----- Provided entries -----

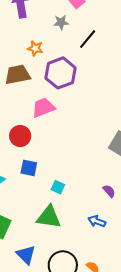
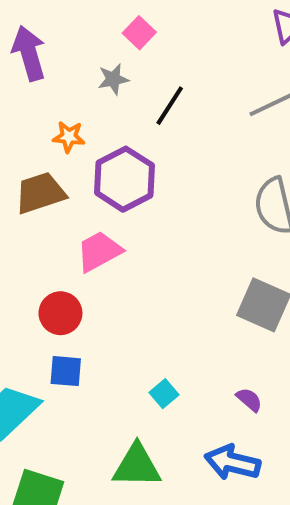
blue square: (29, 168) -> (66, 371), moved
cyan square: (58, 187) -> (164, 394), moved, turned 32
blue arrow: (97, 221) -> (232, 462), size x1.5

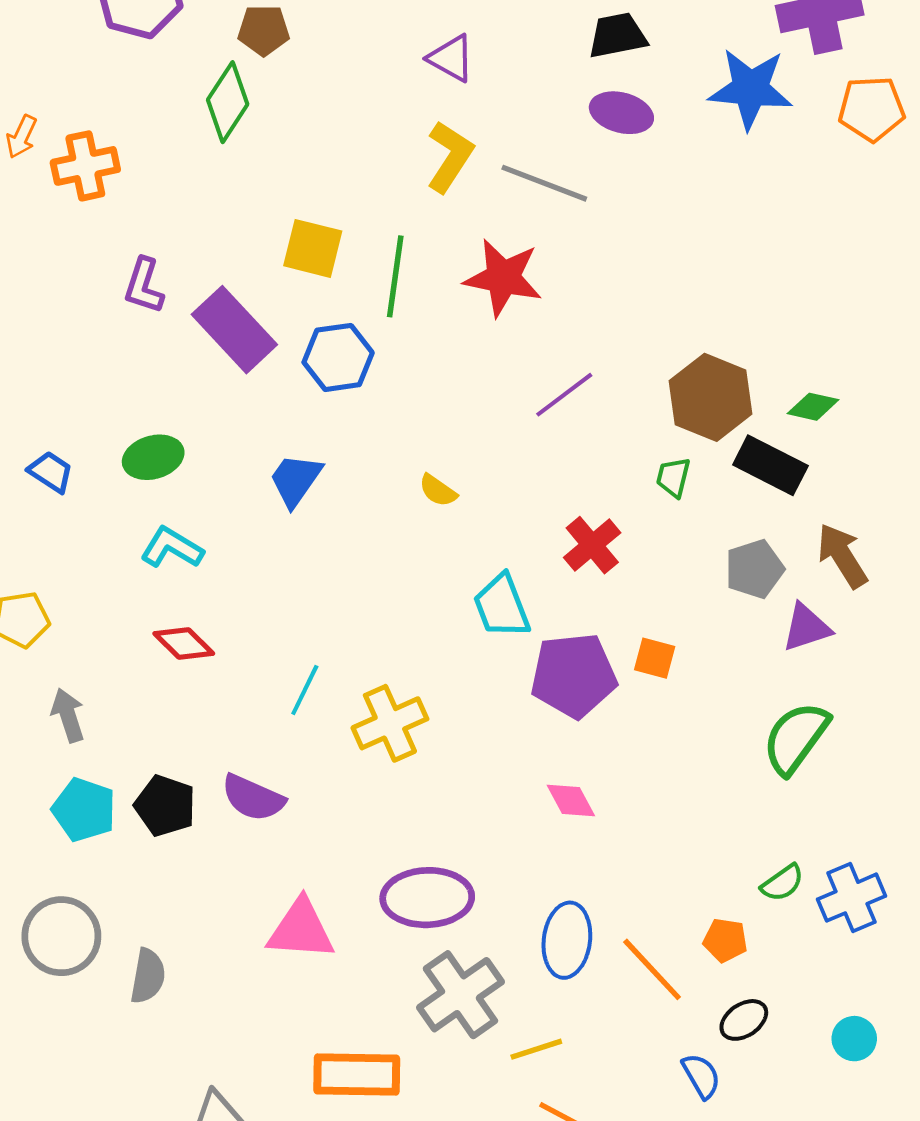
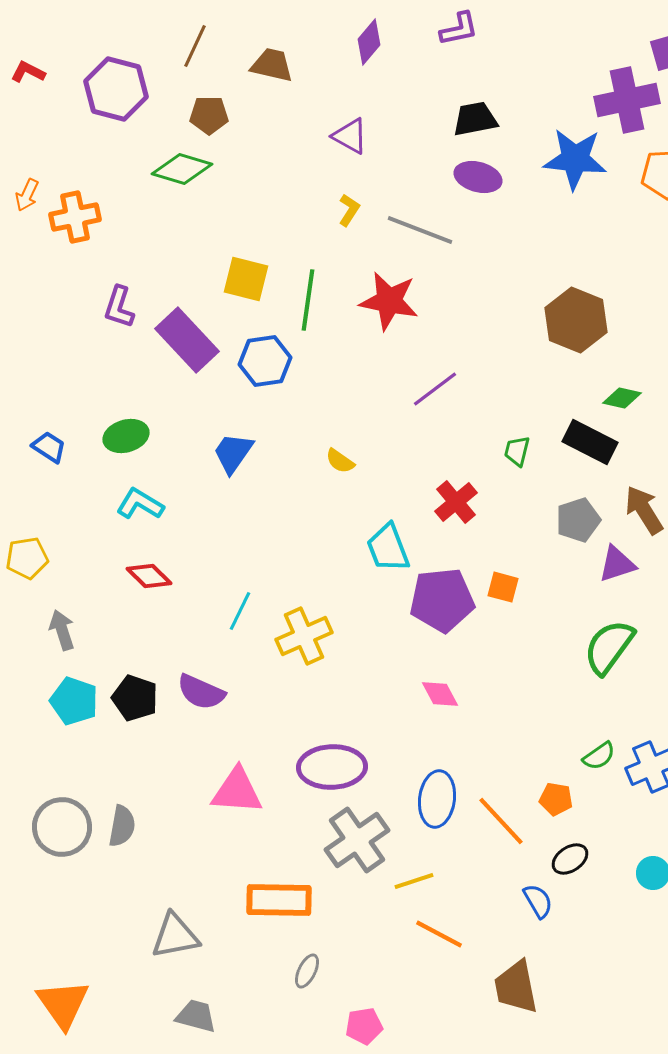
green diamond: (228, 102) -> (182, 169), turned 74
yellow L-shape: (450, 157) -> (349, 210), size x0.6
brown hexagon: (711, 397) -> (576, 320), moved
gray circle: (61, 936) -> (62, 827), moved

-----
----- Provided entries -----

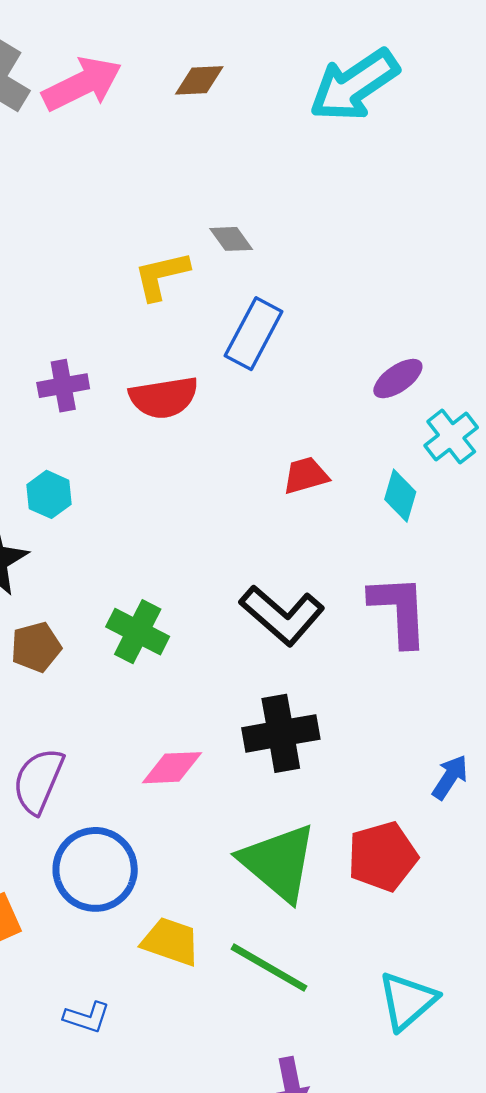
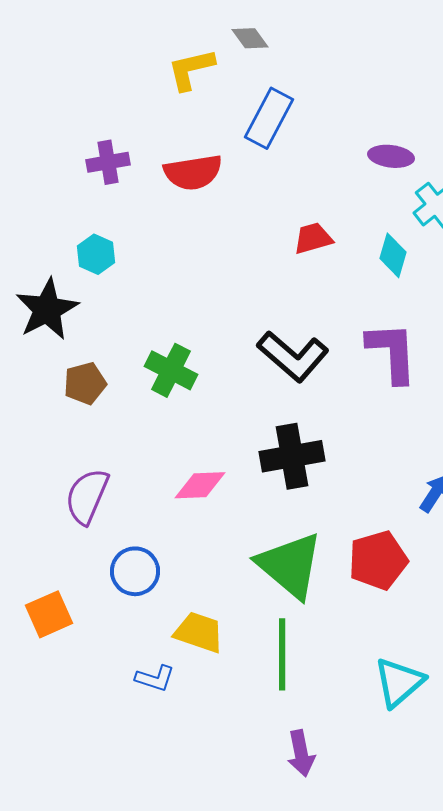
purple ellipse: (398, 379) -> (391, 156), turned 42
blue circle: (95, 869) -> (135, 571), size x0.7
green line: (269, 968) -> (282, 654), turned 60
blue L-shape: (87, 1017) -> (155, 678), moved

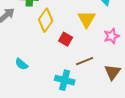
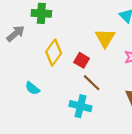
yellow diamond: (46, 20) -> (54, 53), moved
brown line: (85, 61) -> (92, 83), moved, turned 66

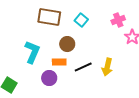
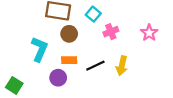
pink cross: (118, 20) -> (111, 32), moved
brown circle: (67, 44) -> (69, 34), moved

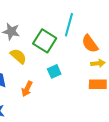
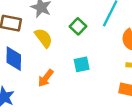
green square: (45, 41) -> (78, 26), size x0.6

-----
----- Provided entries -----

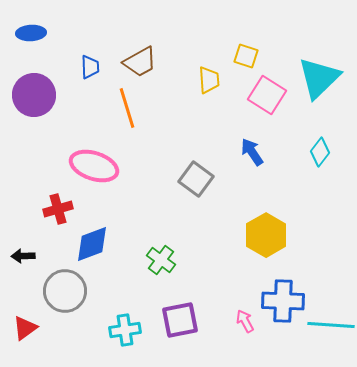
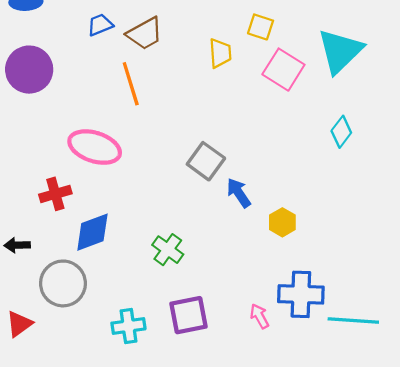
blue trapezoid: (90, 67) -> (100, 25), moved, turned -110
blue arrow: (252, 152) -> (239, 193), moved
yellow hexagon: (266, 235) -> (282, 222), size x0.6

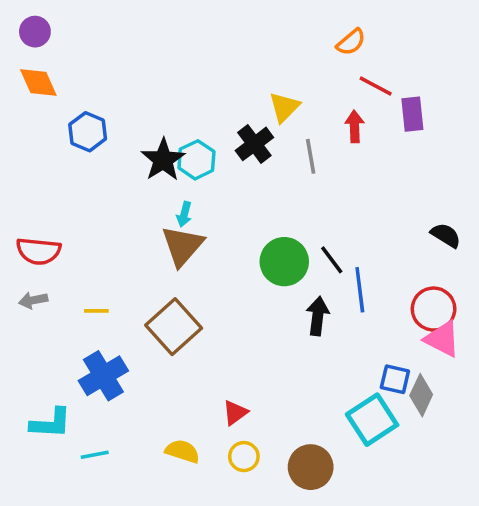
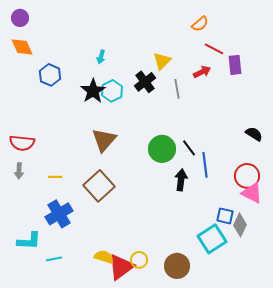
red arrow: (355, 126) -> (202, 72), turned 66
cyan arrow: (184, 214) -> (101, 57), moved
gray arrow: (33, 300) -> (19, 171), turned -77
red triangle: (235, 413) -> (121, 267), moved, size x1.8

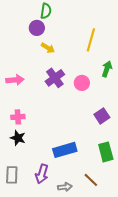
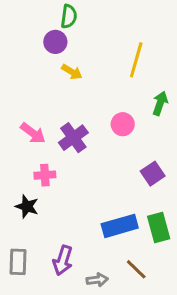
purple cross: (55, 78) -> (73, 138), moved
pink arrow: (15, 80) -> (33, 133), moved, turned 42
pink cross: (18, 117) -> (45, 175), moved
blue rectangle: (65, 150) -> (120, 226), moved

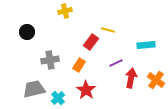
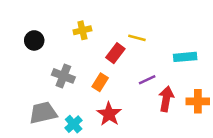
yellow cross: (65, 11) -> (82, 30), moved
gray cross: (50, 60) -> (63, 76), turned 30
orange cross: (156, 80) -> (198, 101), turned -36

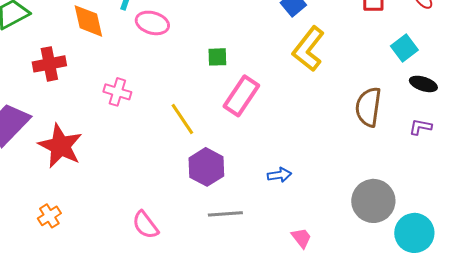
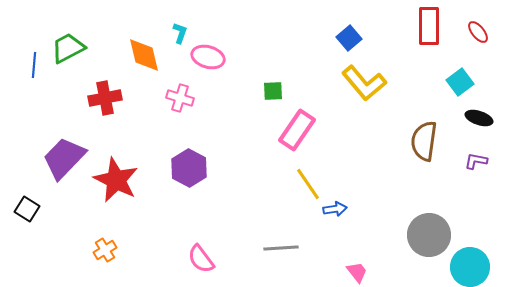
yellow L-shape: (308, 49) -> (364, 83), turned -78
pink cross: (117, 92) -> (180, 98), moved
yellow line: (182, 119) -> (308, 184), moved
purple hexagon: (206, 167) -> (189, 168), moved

-----

## The task
For the data above, set down exactly the lines from the line with "pink cross: (18, 117) -> (45, 175), moved" to the line with "purple hexagon: (206, 167)", both included, leaving pictures out.

## Task output
pink cross: (18, 117) -> (45, 175), moved
blue rectangle: (65, 150) -> (120, 226), moved

yellow cross: (65, 11) -> (82, 30), moved
gray cross: (50, 60) -> (63, 76), turned 30
orange cross: (156, 80) -> (198, 101), turned -36

yellow L-shape: (308, 49) -> (364, 83), turned -78
pink cross: (117, 92) -> (180, 98), moved
yellow line: (182, 119) -> (308, 184), moved
purple hexagon: (206, 167) -> (189, 168), moved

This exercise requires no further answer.